Task statement
The line with "lime brick H7:H8" marks the start; write out that line and all following lines through the end of the listing, exactly.

Dataset excerpts
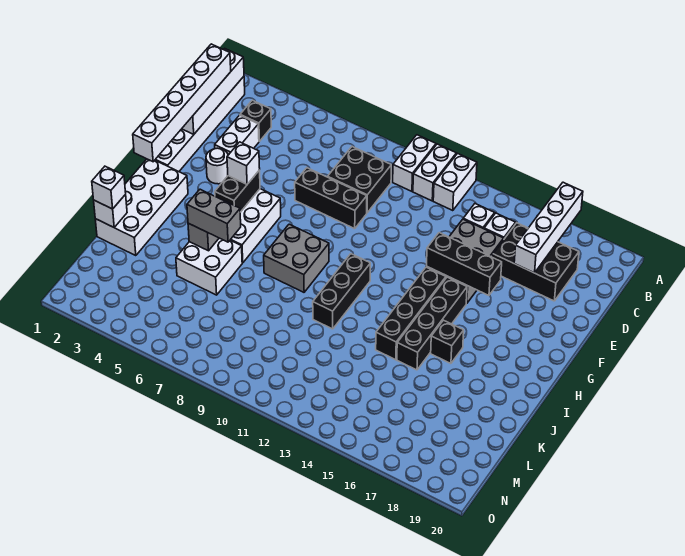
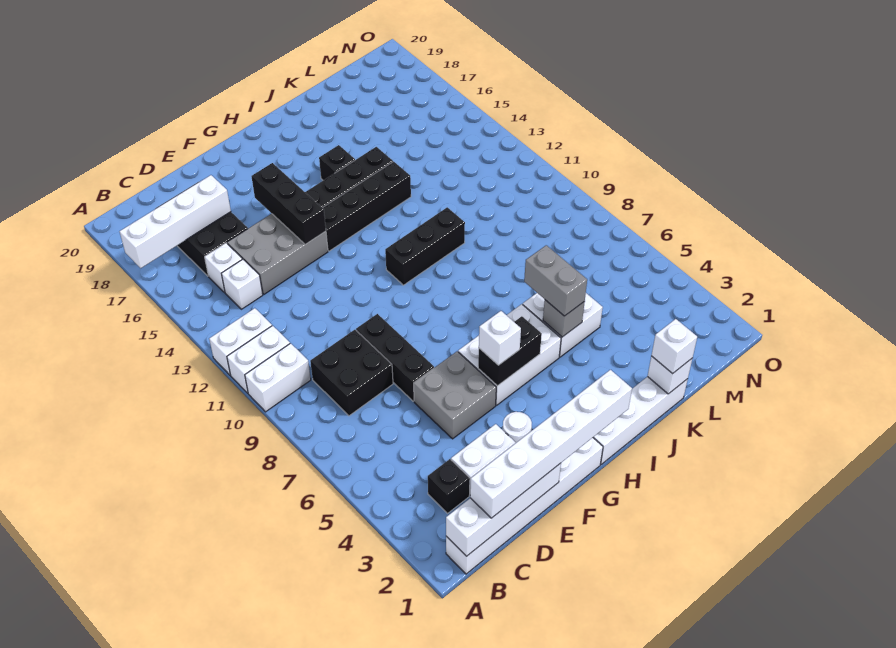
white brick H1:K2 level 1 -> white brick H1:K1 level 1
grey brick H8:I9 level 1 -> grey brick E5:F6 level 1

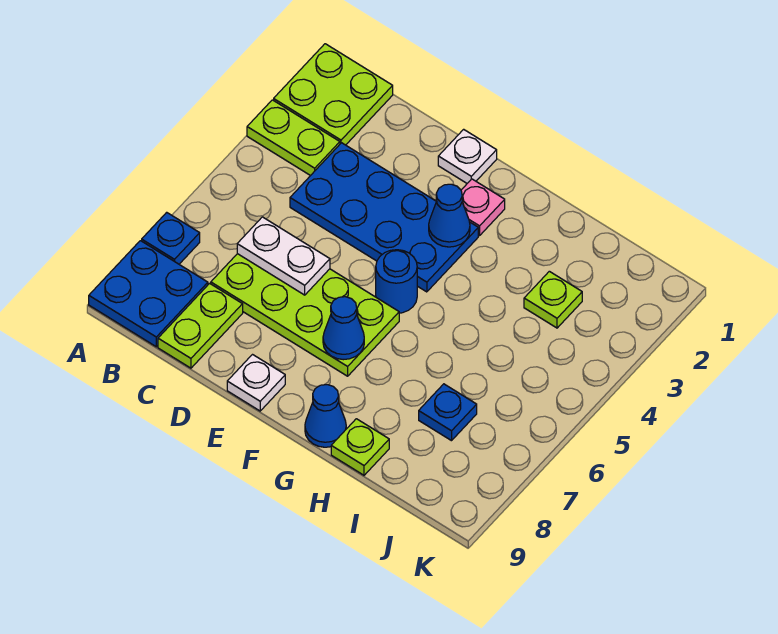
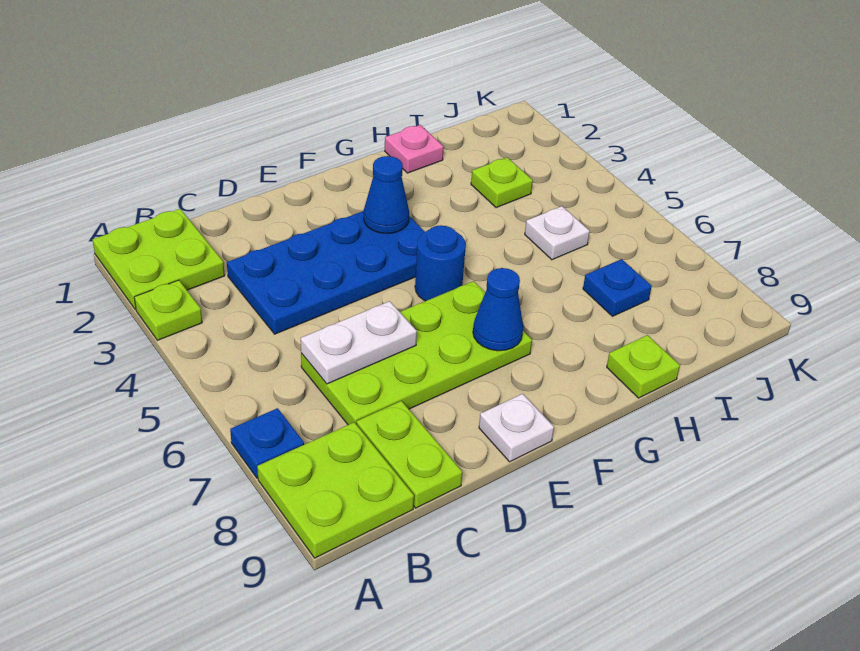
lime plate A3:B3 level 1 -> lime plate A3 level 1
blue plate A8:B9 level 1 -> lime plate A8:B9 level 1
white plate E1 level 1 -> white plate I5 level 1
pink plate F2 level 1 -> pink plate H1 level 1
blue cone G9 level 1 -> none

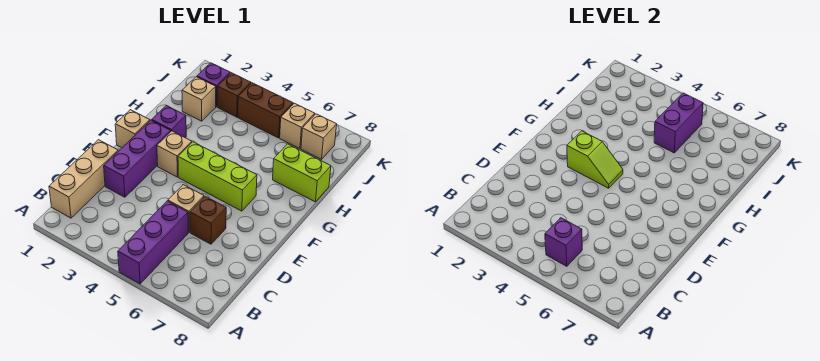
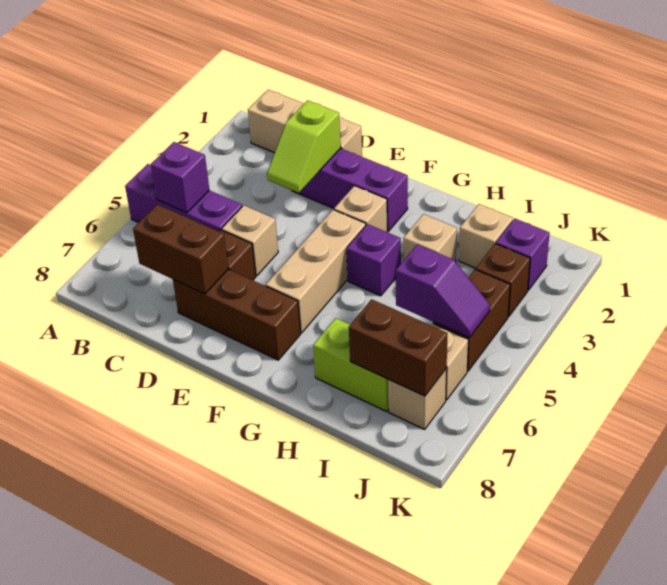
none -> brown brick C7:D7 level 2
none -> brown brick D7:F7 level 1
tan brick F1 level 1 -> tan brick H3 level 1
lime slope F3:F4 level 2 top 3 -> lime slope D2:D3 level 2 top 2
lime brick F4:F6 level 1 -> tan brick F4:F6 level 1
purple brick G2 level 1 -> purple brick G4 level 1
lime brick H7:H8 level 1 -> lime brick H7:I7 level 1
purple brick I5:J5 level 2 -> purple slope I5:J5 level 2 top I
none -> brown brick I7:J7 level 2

Problem solution
lime brick H7:H8 level 1 -> lime brick H7:I7 level 1
purple brick I5:J5 level 2 -> purple slope I5:J5 level 2 top I
none -> brown brick I7:J7 level 2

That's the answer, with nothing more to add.